• _Brief_
Would you copy the listing below exactly, keeping the pictures out?

+++++

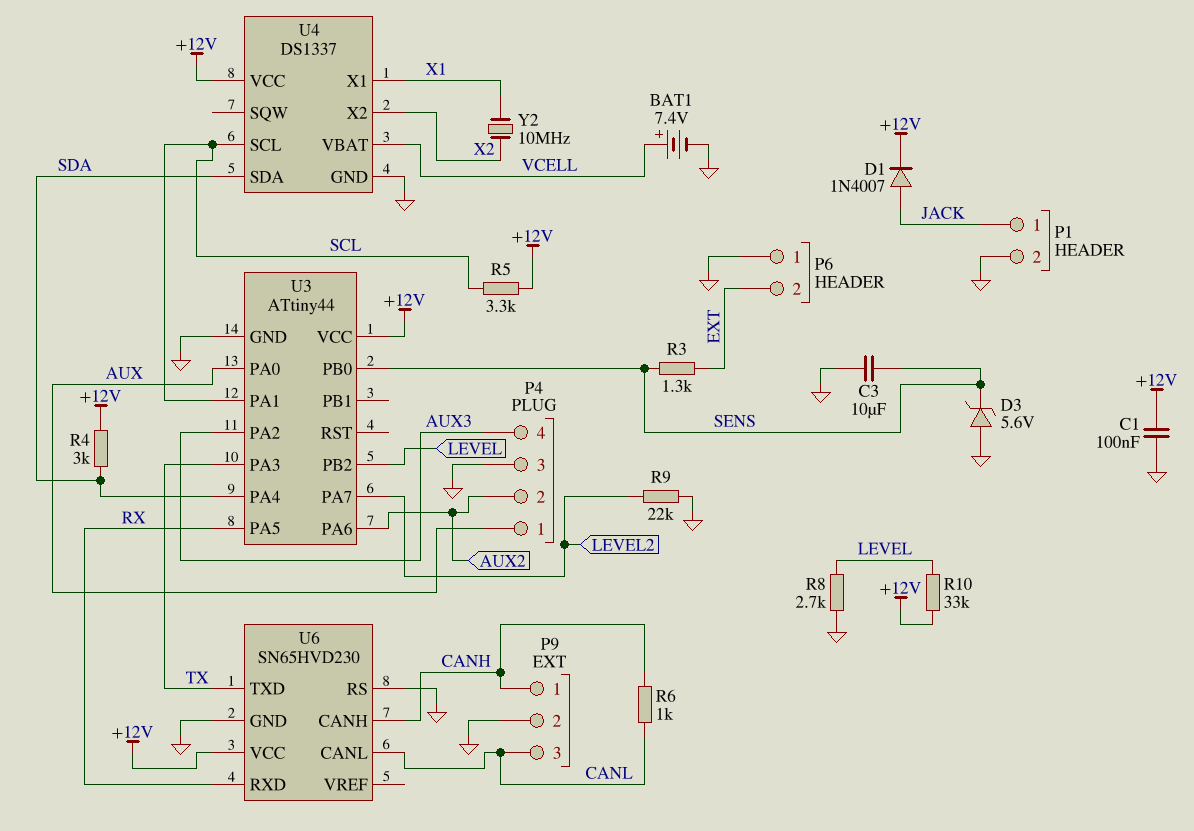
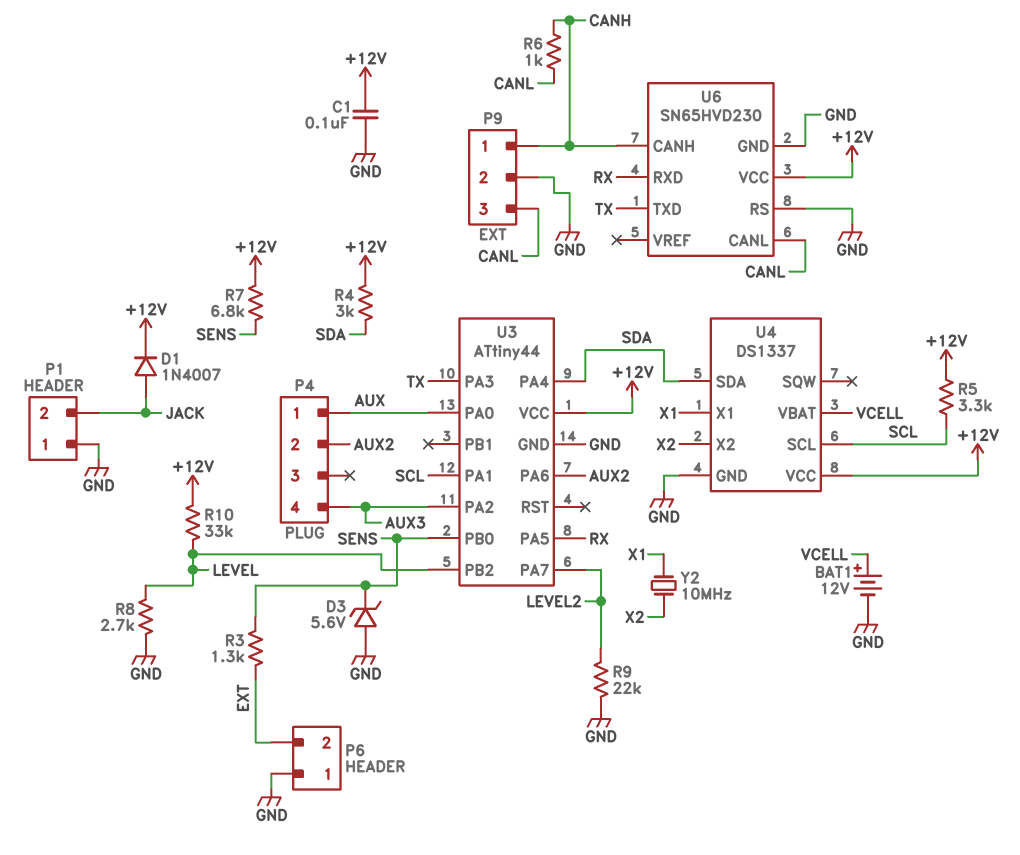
BAT1: 7.4V (plus VCELL, minus GND) -> 12V (plus VCELL, minus GND)
C3: 10uF (GND, SENS) -> none
P1 pin 1: JACK -> GND
P1 pin 2: GND -> JACK
P4 pin 3: GND -> none
R7: none -> 6.8k (+12V, SENS)

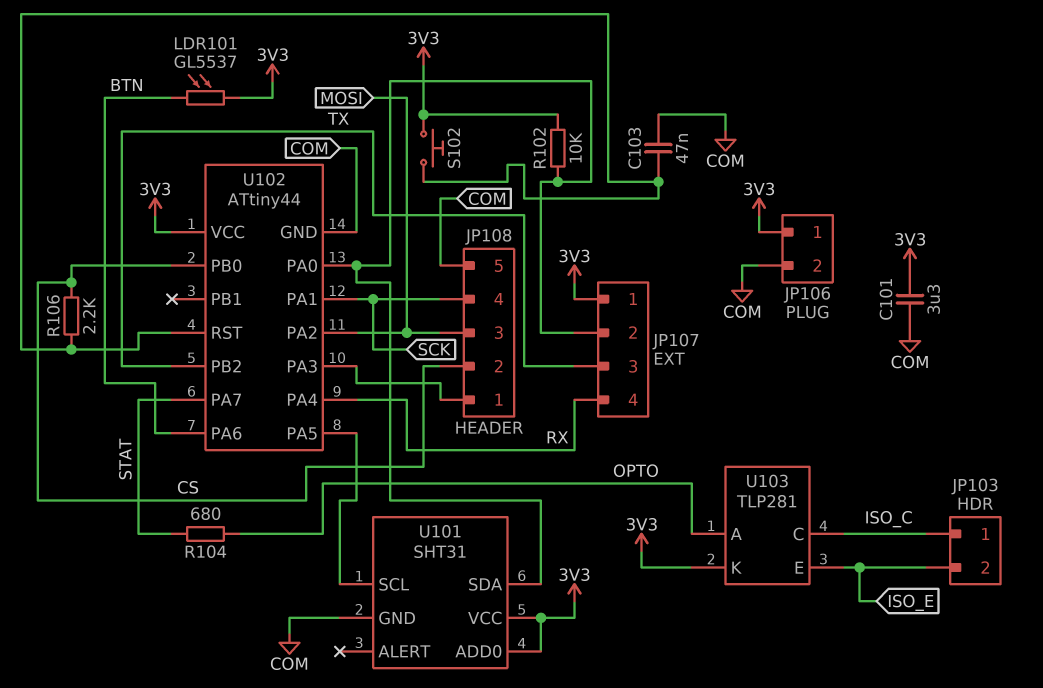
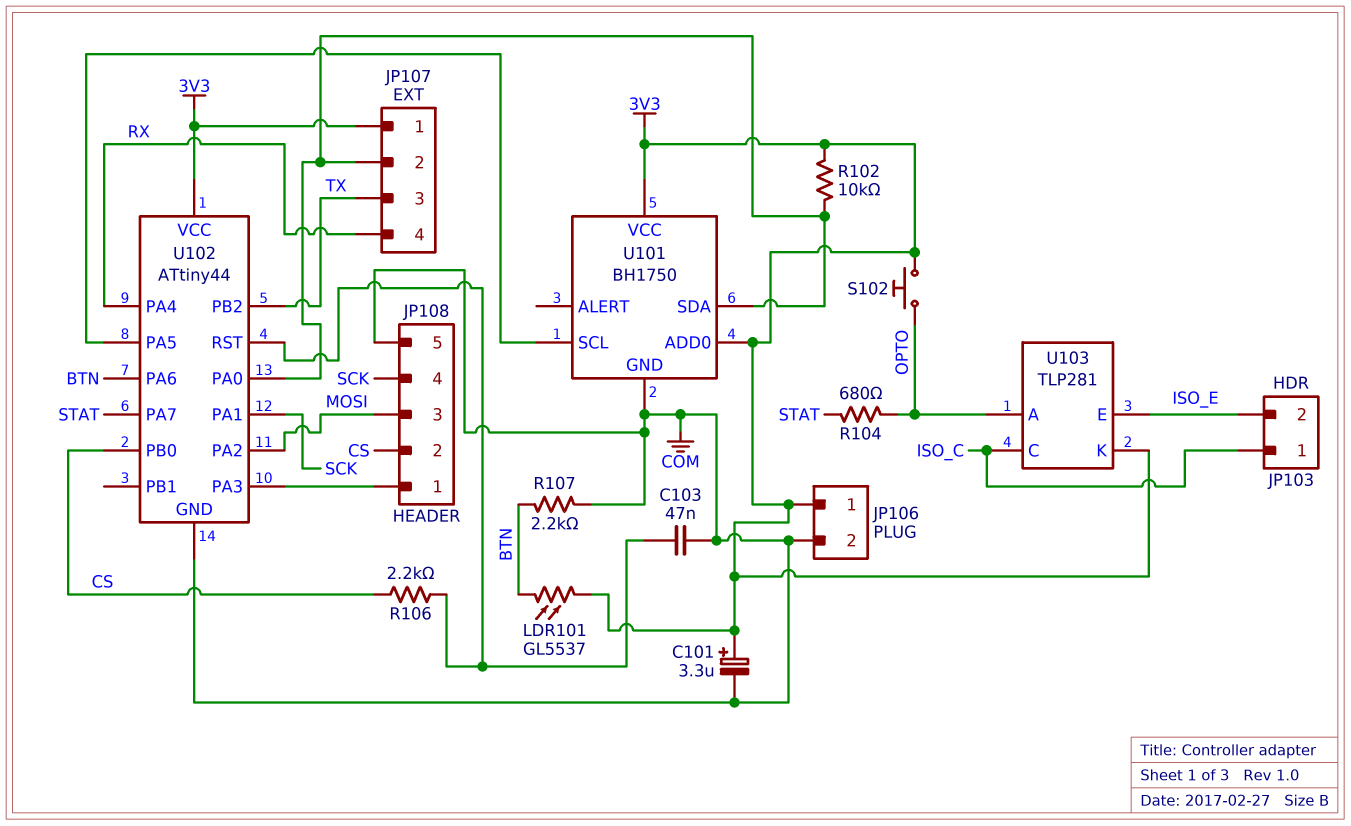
C101: 3.3uF (3V3, COM) -> 3.3uF (plus 3V3, minus COM)
R107: none -> 2.2k (BTN, COM)
S102: button (3V3, U102/RST) -> button (3V3, OPTO)
U101: SHT31 -> BH1750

+++++

• _Output for this exercise_
BAT1: 7.4V (plus VCELL, minus GND) -> 12V (plus VCELL, minus GND)
C3: 10uF (GND, SENS) -> none
P1 pin 1: JACK -> GND
P1 pin 2: GND -> JACK
P4 pin 3: GND -> none
R7: none -> 6.8k (+12V, SENS)

C101: 3.3uF (3V3, COM) -> 3.3uF (plus 3V3, minus COM)
R107: none -> 2.2k (BTN, COM)
S102: button (3V3, U102/RST) -> button (3V3, OPTO)
U101: SHT31 -> BH1750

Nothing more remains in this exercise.